(Data shown):
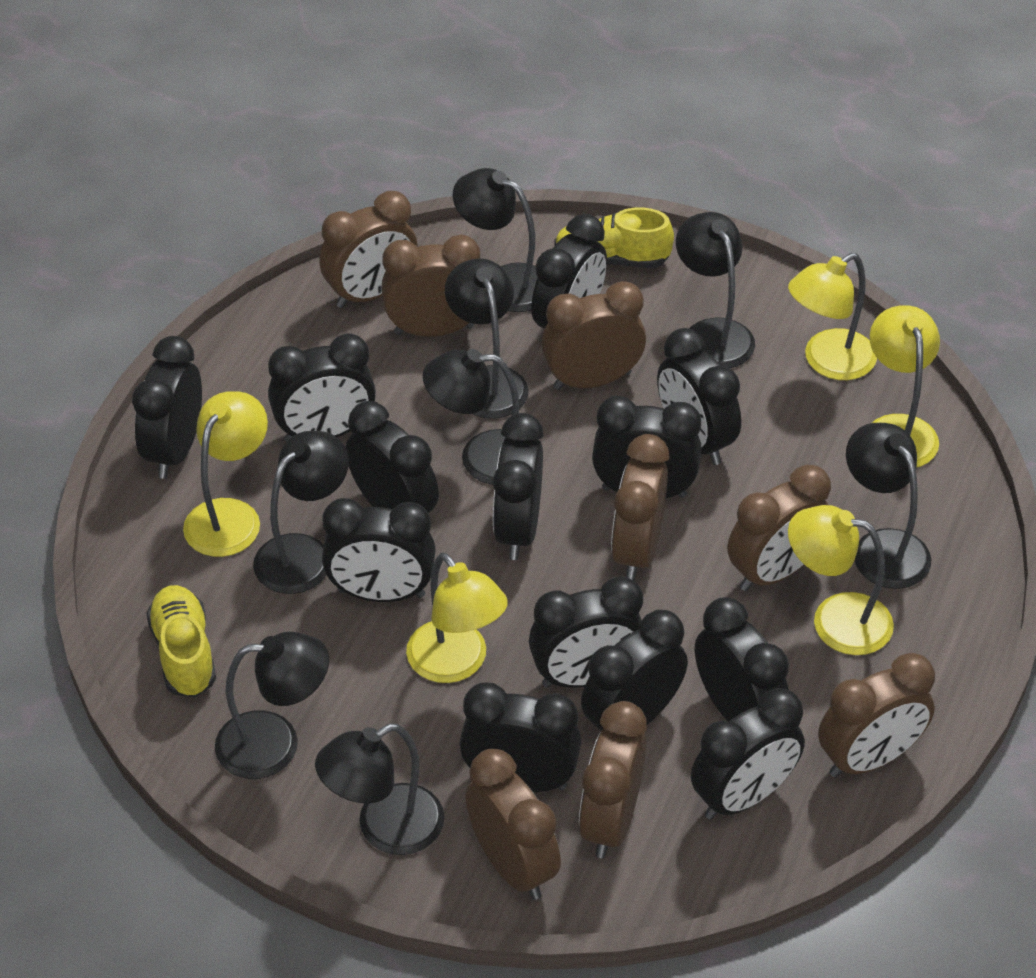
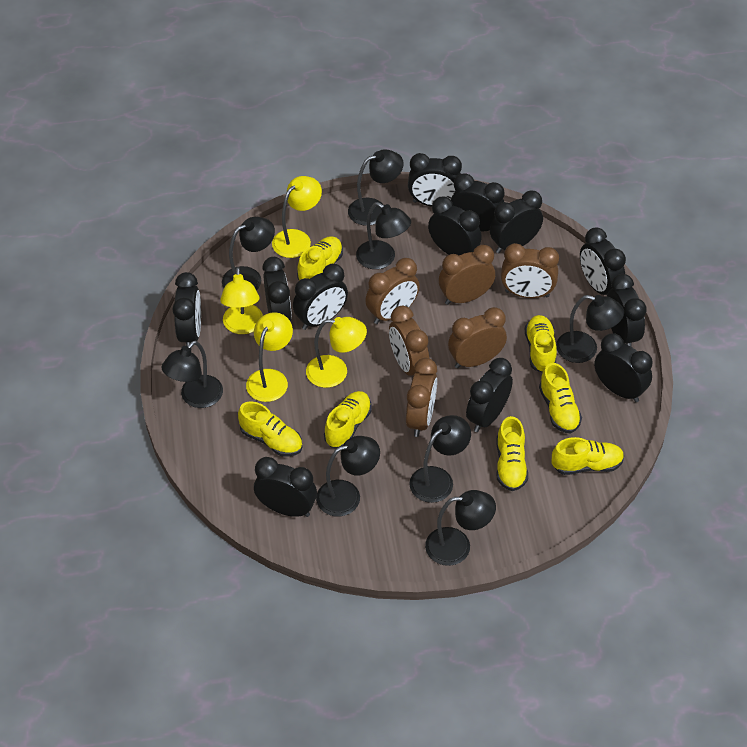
black clock: 13 -> 12
brown clock: 8 -> 6
yellow lamp: 5 -> 4
yellow shoe: 2 -> 7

(Problem to work on): Wherever a picture appears in the material above, skip it and copy the rest without change.

(Answer):
black clock: 13 -> 12
brown clock: 8 -> 6
yellow lamp: 5 -> 4
yellow shoe: 2 -> 7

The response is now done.